## Requirement
Starting at the line that contains "C9: none -> 680uF (plus N13, minus +5V)", restate every line word for word through the end of the entries.

(Data to use Opens)

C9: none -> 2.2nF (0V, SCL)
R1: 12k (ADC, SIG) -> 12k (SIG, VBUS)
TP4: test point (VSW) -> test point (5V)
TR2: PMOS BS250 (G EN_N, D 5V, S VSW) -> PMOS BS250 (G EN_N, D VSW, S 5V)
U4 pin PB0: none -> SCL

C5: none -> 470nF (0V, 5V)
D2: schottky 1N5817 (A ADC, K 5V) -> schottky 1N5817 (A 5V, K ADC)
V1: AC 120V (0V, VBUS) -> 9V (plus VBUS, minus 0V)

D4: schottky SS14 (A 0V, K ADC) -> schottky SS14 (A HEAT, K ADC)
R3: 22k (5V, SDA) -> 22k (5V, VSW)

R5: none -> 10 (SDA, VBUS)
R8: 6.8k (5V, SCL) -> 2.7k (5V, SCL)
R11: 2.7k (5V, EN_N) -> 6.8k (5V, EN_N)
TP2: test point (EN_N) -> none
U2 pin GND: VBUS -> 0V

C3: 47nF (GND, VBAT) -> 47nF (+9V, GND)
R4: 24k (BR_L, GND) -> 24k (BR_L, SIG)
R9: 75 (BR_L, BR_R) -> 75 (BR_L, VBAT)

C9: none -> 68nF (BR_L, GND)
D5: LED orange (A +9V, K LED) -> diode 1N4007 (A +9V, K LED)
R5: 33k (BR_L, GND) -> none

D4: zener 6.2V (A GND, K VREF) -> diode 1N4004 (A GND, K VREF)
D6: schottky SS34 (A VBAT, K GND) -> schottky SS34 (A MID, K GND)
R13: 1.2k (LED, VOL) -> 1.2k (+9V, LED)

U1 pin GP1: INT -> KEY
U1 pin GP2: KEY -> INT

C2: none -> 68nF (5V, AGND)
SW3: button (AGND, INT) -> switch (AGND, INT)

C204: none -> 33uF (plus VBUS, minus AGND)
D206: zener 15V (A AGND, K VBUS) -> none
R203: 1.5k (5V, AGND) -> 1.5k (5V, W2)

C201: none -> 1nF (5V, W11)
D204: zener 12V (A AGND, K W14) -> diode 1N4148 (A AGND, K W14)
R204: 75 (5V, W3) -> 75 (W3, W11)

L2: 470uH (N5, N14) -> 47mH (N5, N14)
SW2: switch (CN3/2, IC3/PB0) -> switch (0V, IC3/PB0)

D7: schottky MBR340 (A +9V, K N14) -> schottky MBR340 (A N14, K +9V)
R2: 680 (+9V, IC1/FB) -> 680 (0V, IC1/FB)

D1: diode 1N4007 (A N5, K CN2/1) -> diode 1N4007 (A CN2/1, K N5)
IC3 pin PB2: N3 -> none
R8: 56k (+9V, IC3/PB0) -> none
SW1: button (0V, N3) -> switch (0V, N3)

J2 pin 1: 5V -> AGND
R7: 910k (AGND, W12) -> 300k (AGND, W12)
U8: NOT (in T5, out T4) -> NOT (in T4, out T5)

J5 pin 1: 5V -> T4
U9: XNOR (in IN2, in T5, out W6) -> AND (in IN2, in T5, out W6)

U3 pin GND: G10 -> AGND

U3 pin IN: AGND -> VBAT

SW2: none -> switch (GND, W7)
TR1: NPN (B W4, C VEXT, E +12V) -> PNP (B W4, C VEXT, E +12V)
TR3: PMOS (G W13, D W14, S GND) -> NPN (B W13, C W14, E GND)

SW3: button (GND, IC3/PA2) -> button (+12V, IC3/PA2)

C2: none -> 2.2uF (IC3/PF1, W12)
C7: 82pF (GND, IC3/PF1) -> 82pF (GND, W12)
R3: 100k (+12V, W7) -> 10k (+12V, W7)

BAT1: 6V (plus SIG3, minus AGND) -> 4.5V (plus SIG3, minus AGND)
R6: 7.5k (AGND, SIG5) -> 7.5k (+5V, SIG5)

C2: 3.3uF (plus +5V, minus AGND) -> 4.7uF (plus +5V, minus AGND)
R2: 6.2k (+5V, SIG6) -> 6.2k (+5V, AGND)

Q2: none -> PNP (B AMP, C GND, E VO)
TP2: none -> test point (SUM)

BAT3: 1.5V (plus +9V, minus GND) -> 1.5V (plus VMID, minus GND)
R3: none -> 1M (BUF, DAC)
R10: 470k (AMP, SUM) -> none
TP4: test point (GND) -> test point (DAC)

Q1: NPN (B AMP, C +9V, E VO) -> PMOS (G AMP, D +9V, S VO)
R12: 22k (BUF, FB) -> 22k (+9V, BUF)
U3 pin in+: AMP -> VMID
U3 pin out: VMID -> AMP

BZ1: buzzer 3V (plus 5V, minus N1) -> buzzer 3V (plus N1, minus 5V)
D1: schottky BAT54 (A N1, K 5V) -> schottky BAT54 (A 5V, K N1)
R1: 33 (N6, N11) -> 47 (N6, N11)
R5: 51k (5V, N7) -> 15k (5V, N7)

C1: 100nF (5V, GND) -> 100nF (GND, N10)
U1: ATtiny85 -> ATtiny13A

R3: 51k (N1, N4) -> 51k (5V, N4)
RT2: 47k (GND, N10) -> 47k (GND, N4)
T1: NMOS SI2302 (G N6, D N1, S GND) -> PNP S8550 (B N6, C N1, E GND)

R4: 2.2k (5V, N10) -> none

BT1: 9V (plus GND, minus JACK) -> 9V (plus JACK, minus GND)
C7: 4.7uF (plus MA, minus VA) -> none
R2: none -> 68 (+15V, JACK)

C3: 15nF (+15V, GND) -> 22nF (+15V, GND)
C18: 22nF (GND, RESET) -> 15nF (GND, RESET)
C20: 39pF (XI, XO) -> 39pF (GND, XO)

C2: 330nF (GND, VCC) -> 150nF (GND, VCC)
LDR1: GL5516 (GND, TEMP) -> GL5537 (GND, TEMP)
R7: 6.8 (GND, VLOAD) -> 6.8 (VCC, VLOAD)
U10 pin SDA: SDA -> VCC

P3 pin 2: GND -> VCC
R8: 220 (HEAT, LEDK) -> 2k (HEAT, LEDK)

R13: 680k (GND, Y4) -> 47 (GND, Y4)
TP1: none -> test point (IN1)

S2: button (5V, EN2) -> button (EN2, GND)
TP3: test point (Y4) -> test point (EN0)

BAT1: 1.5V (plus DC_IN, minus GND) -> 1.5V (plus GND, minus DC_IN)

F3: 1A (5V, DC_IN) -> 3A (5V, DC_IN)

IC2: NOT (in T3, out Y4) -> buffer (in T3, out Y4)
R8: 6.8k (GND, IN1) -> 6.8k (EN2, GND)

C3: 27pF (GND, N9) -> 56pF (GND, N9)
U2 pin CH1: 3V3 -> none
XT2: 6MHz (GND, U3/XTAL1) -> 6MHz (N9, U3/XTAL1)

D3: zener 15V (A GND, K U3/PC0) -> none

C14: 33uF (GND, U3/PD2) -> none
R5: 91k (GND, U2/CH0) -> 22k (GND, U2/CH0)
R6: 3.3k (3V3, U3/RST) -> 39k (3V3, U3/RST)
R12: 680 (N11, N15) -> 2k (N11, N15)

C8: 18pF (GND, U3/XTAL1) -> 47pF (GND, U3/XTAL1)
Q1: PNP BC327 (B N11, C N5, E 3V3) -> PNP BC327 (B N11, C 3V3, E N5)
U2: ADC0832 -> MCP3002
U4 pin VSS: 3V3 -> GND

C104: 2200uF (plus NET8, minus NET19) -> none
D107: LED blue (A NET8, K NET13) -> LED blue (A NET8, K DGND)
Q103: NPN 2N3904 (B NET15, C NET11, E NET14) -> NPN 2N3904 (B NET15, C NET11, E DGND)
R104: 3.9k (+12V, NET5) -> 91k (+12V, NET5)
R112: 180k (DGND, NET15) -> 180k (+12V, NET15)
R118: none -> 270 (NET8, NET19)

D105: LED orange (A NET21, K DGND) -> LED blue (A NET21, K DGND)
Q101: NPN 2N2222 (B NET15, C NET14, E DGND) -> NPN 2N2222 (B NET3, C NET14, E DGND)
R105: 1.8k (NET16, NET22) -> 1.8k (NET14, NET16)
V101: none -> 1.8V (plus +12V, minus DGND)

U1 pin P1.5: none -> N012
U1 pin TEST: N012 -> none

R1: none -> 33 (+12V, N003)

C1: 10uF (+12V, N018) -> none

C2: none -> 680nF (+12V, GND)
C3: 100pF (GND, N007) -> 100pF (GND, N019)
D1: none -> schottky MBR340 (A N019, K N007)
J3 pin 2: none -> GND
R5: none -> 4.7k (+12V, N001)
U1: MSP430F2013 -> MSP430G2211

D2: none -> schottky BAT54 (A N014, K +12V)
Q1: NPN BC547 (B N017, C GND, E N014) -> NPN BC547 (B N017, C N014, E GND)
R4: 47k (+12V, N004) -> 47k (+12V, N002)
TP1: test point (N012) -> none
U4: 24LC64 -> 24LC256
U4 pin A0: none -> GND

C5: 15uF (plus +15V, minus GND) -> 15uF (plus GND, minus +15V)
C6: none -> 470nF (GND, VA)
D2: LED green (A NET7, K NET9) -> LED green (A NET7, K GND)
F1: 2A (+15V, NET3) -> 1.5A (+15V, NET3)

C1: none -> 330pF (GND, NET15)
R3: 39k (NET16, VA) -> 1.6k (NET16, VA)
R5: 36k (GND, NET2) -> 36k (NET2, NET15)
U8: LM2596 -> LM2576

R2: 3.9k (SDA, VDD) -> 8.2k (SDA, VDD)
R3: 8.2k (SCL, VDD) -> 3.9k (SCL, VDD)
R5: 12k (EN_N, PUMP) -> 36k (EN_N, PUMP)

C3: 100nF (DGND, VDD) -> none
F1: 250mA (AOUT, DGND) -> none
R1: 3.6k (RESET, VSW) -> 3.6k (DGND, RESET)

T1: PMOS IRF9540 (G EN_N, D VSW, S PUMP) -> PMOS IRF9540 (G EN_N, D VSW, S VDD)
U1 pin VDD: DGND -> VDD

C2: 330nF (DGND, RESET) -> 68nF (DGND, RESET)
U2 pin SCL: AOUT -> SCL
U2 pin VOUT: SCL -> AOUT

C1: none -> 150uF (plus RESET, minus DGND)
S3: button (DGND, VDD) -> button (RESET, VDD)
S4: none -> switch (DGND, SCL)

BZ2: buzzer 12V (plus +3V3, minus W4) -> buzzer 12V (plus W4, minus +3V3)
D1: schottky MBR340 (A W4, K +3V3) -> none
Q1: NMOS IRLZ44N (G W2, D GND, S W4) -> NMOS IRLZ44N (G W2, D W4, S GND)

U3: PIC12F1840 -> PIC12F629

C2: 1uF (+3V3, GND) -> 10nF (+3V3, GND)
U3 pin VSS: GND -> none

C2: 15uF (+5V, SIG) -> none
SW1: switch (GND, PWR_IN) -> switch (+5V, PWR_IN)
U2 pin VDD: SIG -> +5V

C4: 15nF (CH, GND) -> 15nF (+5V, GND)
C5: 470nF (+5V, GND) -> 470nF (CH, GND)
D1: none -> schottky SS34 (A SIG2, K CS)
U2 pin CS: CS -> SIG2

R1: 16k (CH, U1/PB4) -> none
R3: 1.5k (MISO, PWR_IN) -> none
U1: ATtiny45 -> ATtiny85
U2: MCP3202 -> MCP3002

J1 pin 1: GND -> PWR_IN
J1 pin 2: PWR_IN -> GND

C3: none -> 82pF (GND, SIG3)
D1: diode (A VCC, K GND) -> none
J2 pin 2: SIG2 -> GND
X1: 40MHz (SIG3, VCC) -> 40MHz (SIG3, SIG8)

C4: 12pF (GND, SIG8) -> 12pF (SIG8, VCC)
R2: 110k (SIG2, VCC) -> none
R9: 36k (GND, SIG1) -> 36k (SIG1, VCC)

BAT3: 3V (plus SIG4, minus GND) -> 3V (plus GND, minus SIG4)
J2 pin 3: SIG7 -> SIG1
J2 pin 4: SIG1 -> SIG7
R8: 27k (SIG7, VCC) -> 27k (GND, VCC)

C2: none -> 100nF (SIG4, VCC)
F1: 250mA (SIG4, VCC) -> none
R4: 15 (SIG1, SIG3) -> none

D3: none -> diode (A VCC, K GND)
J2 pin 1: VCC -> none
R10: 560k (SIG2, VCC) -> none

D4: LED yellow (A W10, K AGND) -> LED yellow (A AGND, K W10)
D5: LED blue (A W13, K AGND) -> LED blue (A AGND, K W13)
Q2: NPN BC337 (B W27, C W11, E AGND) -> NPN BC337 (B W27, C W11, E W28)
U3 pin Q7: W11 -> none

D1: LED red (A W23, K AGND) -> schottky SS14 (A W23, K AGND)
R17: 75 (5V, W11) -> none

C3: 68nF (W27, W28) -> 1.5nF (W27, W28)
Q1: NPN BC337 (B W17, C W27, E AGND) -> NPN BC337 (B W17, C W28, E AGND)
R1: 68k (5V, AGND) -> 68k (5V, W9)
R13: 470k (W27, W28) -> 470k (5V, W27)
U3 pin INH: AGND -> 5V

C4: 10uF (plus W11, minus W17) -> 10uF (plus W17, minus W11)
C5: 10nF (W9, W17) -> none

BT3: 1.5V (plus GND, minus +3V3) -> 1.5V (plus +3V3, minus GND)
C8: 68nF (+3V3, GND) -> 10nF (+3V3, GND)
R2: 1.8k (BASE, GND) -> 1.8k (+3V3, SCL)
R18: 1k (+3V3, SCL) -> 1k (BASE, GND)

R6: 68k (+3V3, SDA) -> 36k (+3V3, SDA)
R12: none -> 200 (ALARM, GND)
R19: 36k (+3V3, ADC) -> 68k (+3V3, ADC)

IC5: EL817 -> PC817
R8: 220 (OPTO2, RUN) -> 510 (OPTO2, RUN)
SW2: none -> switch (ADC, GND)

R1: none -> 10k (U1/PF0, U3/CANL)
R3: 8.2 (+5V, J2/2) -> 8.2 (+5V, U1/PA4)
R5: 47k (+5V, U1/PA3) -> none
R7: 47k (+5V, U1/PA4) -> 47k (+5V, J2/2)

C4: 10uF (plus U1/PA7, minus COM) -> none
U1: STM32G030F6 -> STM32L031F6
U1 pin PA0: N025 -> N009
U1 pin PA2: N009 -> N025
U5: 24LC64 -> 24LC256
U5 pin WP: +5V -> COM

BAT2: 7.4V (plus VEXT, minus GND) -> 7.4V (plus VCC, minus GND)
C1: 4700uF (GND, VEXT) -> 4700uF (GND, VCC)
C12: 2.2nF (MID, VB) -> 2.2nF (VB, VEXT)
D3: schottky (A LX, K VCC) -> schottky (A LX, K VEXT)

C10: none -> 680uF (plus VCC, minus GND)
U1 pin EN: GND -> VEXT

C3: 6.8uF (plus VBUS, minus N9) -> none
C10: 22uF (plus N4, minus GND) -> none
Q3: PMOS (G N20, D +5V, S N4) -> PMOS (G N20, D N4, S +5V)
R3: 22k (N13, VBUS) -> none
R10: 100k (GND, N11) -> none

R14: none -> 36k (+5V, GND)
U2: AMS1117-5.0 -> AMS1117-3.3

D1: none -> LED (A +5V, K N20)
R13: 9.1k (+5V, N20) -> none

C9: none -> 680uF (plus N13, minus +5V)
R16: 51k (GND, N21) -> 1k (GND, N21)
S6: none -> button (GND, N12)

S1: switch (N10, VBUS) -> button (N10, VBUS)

(Data to use Closes)

## Task output
C9: none -> 680uF (plus N13, minus +5V)
R16: 51k (GND, N21) -> 1k (GND, N21)
S6: none -> button (GND, N12)

S1: switch (N10, VBUS) -> button (N10, VBUS)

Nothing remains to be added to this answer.